* _ACTIVITY_
Every picture is to be removed, and all the data is to be copied exactly.

* _DATA SEGMENT_
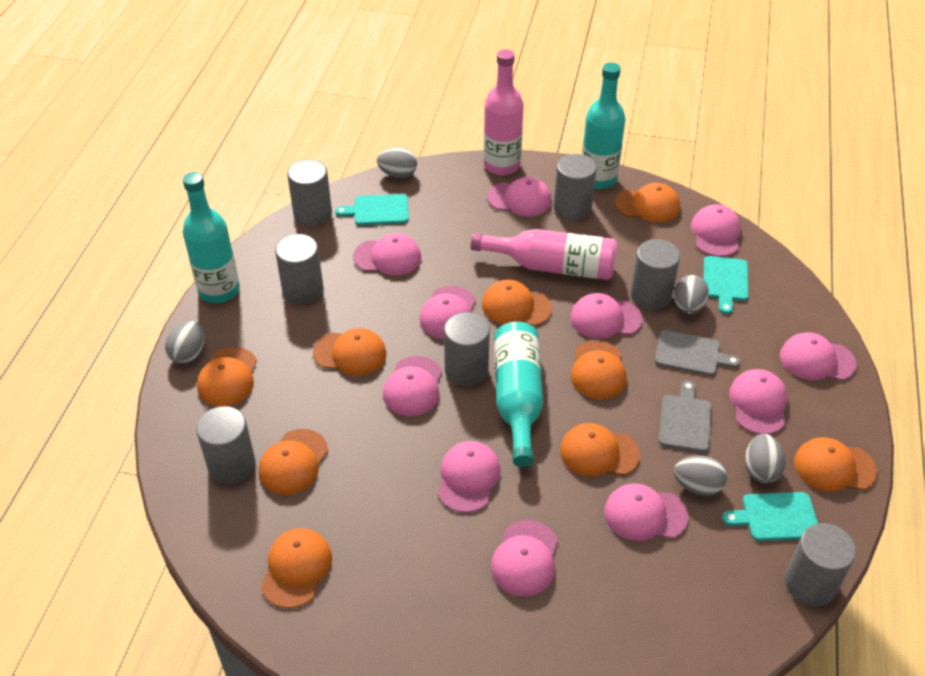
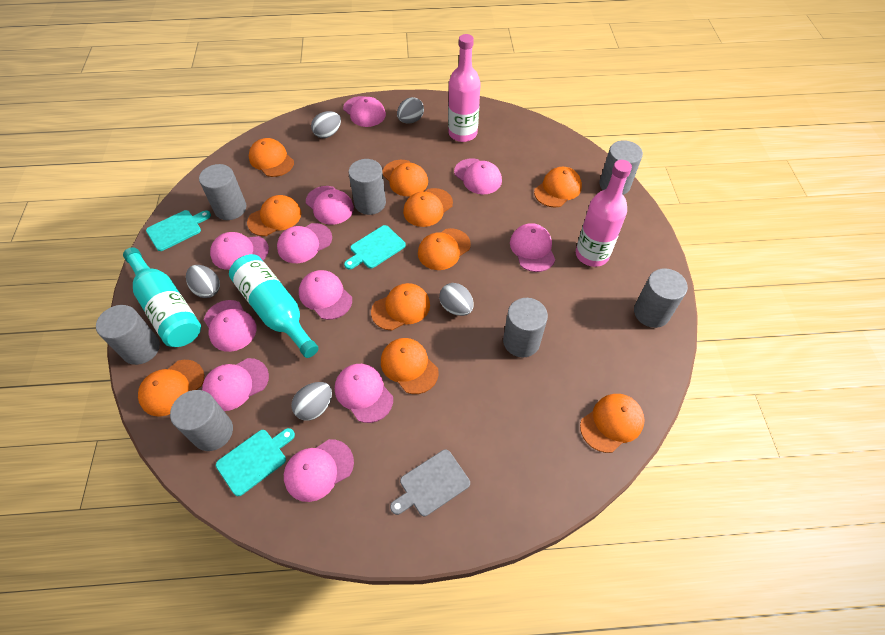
grey cutting board: 2 -> 1
orange cap: 9 -> 10
turquoise bottle: 3 -> 2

* _THE ANSWER_
grey cutting board: 2 -> 1
orange cap: 9 -> 10
turquoise bottle: 3 -> 2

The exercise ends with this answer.